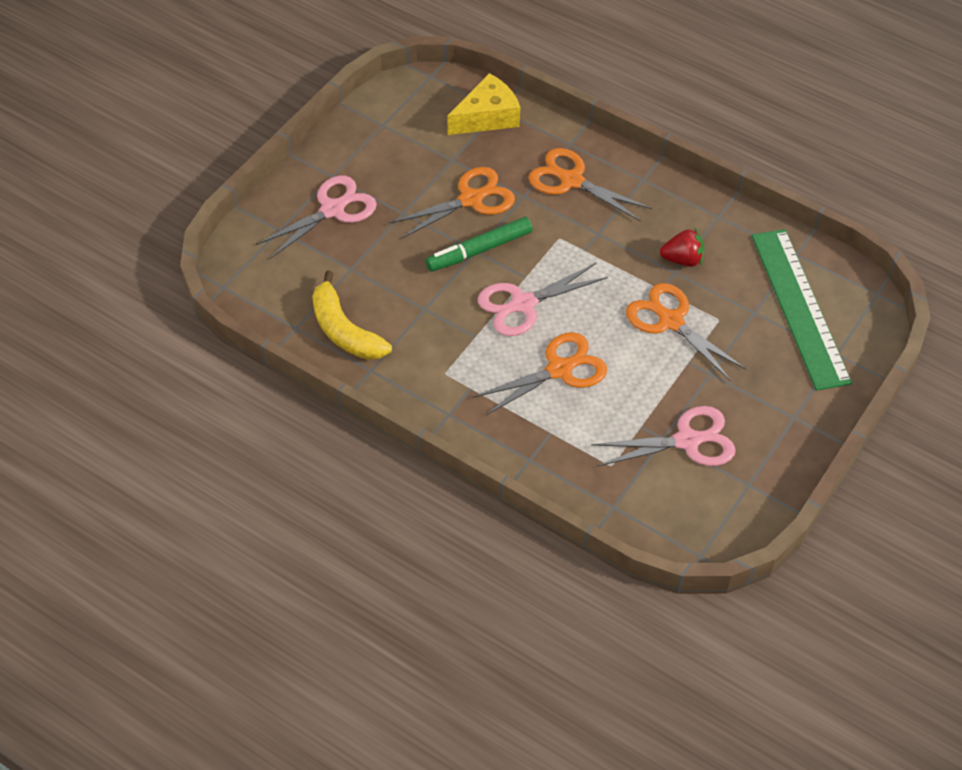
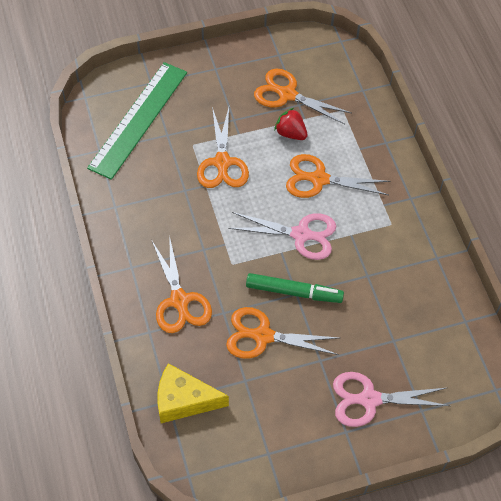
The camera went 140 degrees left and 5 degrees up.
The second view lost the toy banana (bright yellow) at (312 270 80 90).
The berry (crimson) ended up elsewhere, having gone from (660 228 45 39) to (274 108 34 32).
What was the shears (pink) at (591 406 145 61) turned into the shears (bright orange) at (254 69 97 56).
☆ ☆ ☆
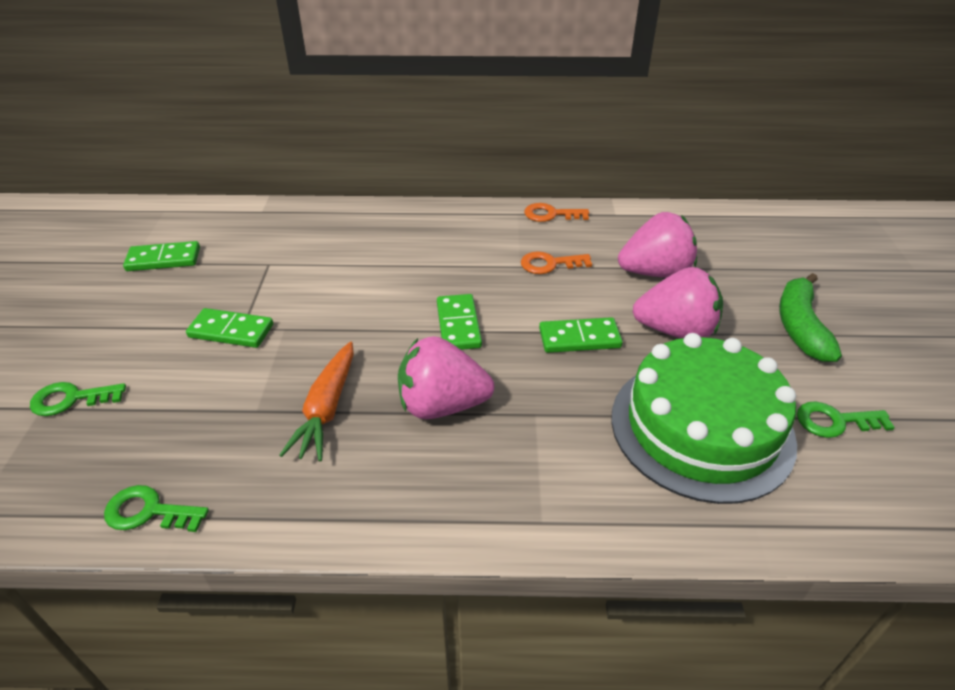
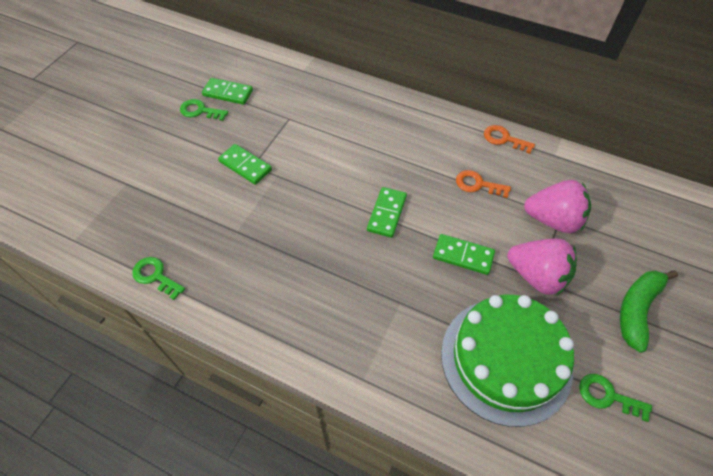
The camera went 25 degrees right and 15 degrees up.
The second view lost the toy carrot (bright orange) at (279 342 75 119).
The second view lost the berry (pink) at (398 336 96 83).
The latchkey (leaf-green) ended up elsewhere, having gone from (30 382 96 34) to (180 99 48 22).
☆ ☆ ☆
Please determine how many lines in the entries contain the word "elsewhere" and answer with the number alone.

2